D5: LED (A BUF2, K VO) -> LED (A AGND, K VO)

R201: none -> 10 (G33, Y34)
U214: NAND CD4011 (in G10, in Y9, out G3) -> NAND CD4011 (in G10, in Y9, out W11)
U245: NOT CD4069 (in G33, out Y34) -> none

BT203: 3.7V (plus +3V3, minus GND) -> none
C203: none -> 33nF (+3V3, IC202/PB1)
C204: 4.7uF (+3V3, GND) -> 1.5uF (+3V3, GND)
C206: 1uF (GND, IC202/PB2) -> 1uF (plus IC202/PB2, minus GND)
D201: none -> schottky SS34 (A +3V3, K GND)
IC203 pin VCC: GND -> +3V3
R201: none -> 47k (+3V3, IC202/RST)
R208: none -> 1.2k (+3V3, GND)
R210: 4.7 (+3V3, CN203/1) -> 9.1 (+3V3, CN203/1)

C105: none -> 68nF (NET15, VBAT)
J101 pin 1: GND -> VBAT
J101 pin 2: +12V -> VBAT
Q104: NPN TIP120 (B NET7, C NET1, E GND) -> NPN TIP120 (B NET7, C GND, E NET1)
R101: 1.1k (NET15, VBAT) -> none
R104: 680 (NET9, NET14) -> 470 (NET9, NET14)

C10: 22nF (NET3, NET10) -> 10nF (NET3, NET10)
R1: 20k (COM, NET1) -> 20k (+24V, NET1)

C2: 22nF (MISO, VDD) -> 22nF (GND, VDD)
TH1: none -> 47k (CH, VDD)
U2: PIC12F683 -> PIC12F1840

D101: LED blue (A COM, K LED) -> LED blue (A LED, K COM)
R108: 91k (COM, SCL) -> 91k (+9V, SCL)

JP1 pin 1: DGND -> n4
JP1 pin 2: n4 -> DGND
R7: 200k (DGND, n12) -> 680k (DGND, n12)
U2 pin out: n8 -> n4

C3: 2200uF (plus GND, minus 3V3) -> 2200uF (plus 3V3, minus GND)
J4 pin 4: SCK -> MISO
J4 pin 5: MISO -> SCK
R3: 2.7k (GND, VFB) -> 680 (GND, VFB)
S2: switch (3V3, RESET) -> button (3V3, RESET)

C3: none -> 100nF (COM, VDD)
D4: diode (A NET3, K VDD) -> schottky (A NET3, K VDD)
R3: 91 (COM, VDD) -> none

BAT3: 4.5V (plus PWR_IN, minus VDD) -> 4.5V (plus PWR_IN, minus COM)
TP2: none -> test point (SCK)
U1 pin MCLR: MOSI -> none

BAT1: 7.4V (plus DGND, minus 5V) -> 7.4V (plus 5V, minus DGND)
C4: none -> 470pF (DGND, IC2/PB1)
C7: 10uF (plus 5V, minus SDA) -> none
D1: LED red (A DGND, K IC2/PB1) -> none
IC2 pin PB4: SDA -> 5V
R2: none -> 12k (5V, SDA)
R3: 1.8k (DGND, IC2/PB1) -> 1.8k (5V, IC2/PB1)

= = =

▶ WHAT YOU ARE ASKED TO DO:
Could you please find every line of the listing above holding the string "DGND" and copy it?

▶ EXERCISE OUTPUT:
JP1 pin 1: DGND -> n4
JP1 pin 2: n4 -> DGND
R7: 200k (DGND, n12) -> 680k (DGND, n12)
BAT1: 7.4V (plus DGND, minus 5V) -> 7.4V (plus 5V, minus DGND)
C4: none -> 470pF (DGND, IC2/PB1)
D1: LED red (A DGND, K IC2/PB1) -> none
R3: 1.8k (DGND, IC2/PB1) -> 1.8k (5V, IC2/PB1)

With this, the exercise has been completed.